→ JOB ITEM
Repeat all of the data word for word so that only the pictures are missing from the copy.

══════════════════════════════

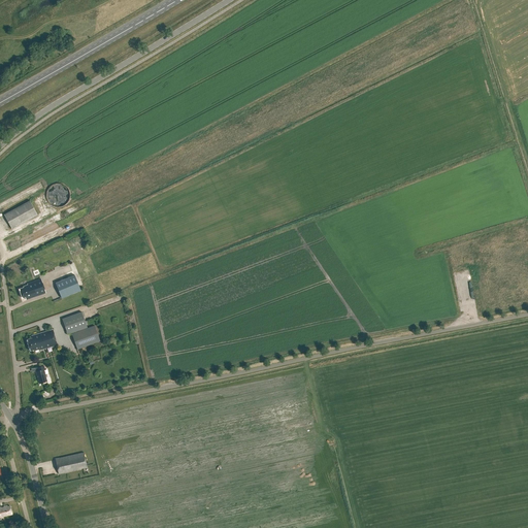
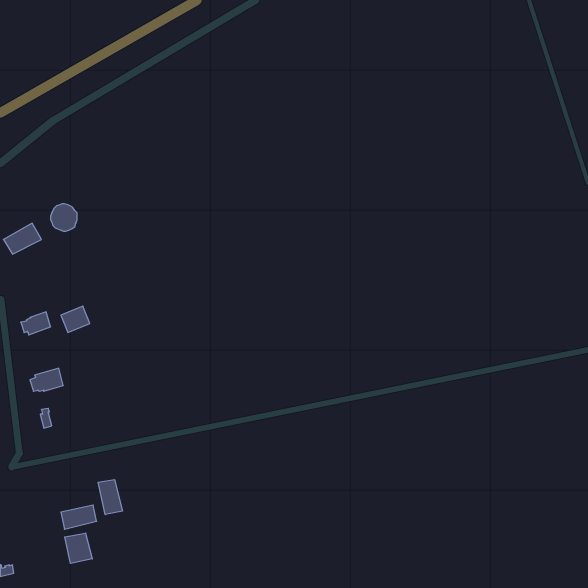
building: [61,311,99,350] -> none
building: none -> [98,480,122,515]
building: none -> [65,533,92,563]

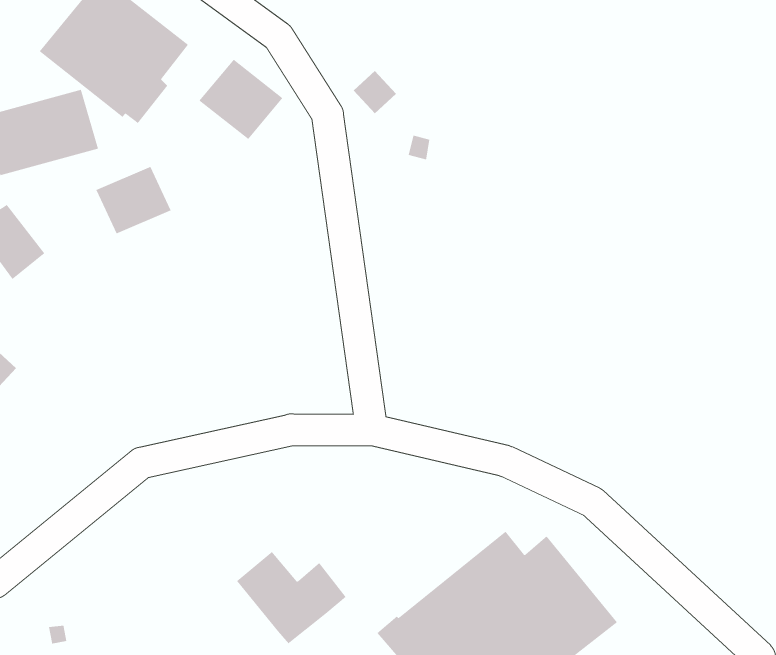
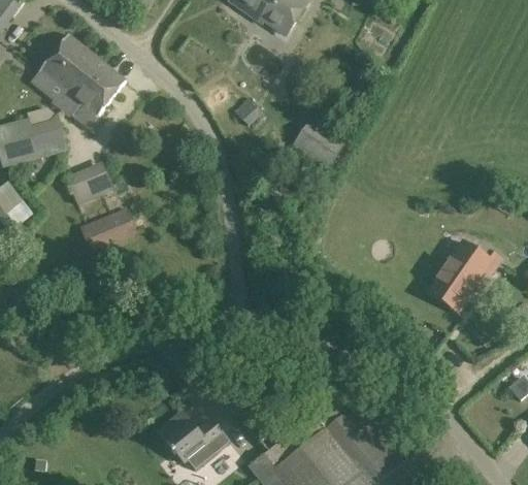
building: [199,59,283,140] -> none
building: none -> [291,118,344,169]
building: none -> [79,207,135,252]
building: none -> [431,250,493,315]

══════════════════════════════

→ REPLY
building: [61,311,99,350] -> none
building: none -> [98,480,122,515]
building: none -> [65,533,92,563]

building: [199,59,283,140] -> none
building: none -> [291,118,344,169]
building: none -> [79,207,135,252]
building: none -> [431,250,493,315]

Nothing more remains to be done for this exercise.